RECORD EXTRACTS:
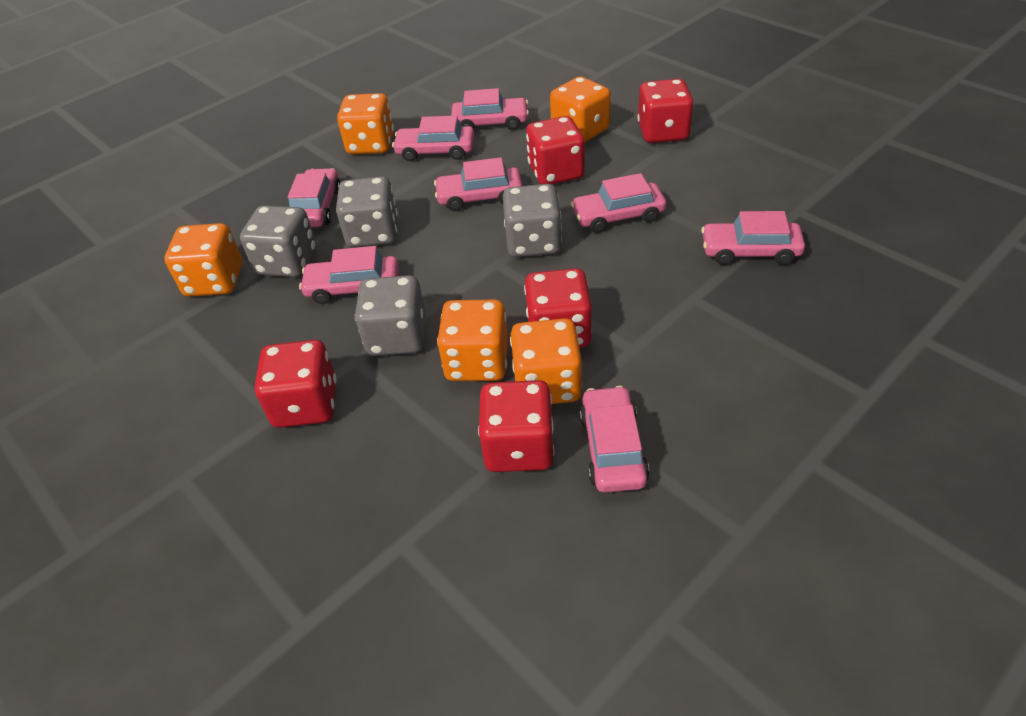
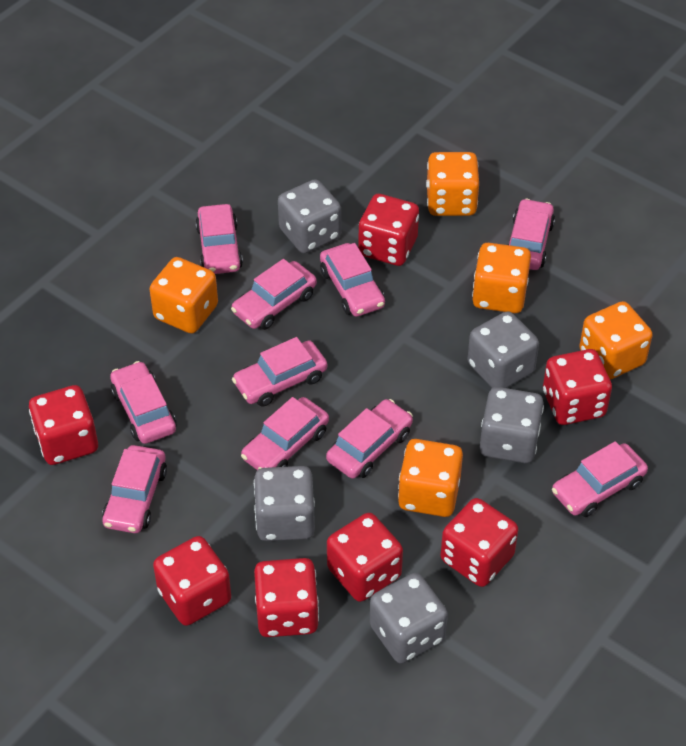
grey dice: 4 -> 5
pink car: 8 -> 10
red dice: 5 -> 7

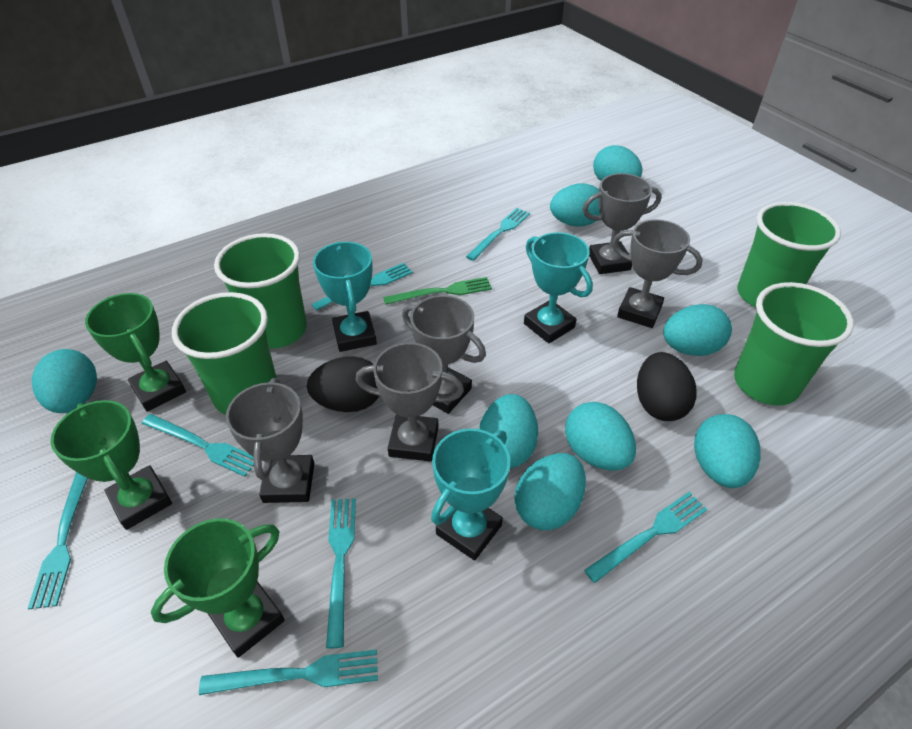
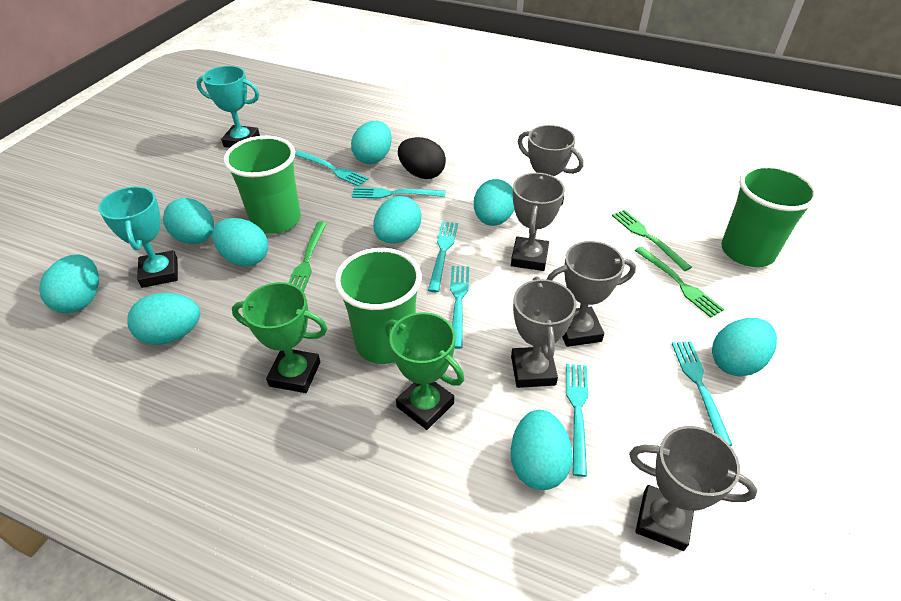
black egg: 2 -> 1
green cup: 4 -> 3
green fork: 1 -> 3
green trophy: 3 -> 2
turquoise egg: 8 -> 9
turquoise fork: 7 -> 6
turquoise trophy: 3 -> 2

THE PROBLEM: Using the listing above, return exactly, and only, the lines from the one that contains "green cup: 4 -> 3" through its last line, both included.

FINISHED EXERCISE:
green cup: 4 -> 3
green fork: 1 -> 3
green trophy: 3 -> 2
turquoise egg: 8 -> 9
turquoise fork: 7 -> 6
turquoise trophy: 3 -> 2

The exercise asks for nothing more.